_GIVEN RECORDS_.
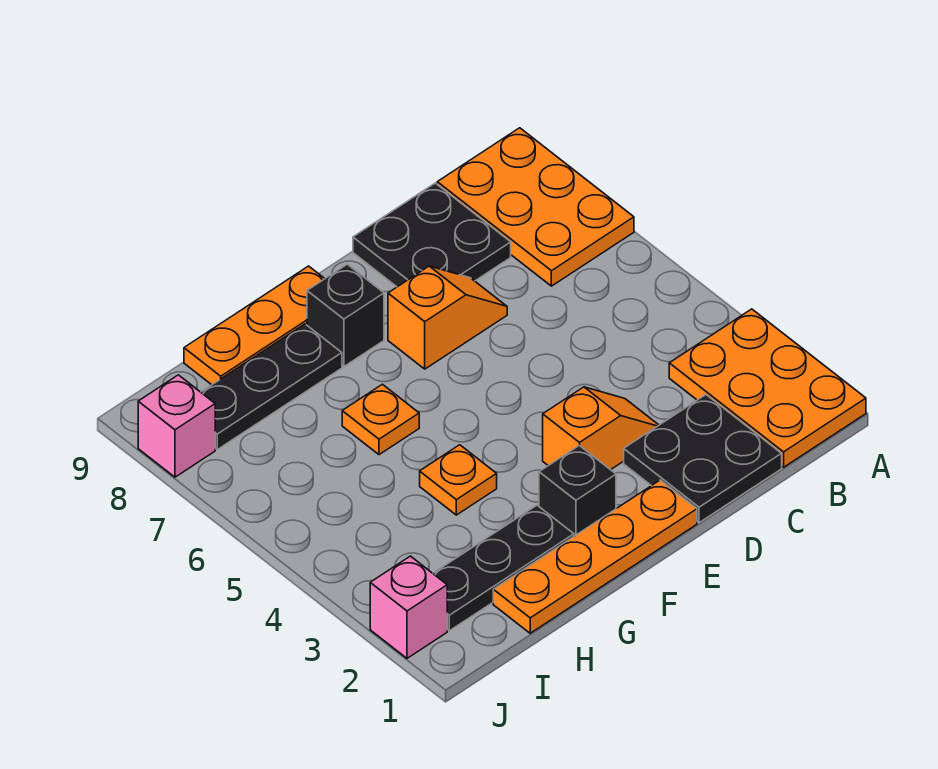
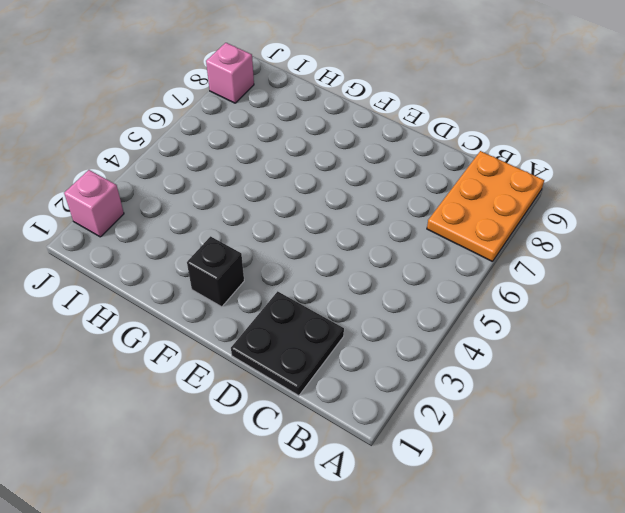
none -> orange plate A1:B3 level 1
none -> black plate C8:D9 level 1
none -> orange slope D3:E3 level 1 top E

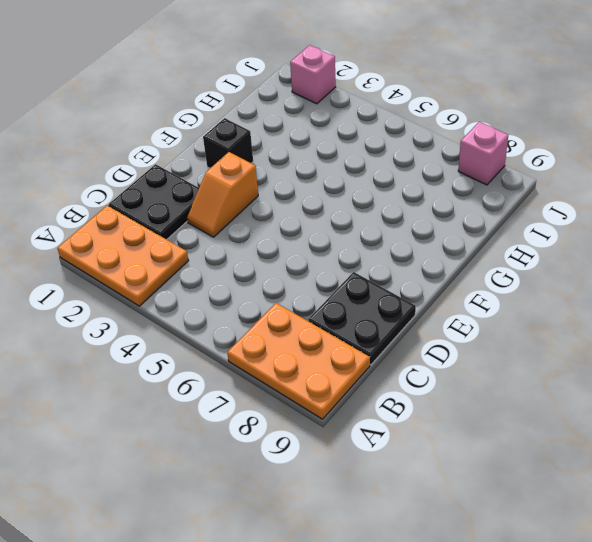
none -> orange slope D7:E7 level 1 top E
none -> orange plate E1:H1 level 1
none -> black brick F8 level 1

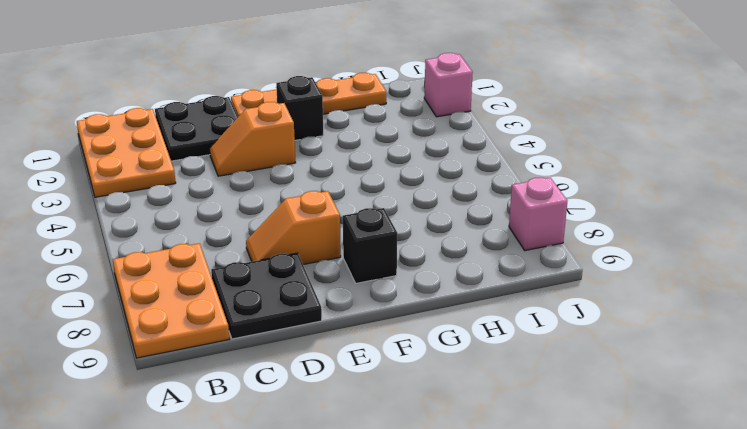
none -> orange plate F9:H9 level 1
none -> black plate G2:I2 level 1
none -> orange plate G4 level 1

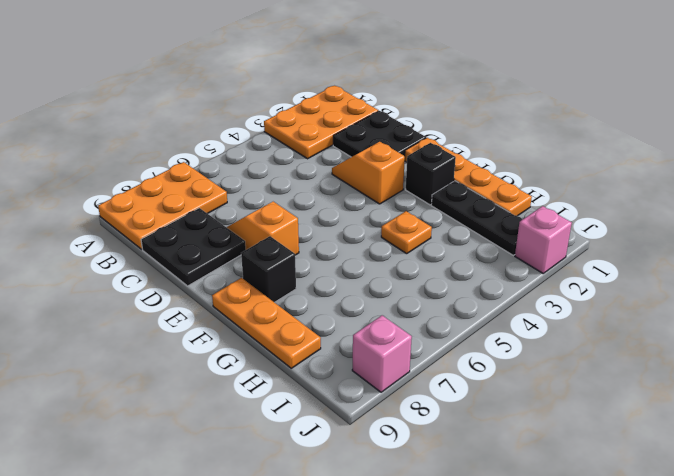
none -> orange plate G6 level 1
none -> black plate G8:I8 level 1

_EXERCISE OBJECTIVE_.
Every picture stays out; reproduce exactly the lines from the one with "none -> orange plate E1:H1 level 1" through the last line of the data above.

_SOLUTION FOR THIS EXERCISE_.
none -> orange plate E1:H1 level 1
none -> black brick F8 level 1

none -> orange plate F9:H9 level 1
none -> black plate G2:I2 level 1
none -> orange plate G4 level 1

none -> orange plate G6 level 1
none -> black plate G8:I8 level 1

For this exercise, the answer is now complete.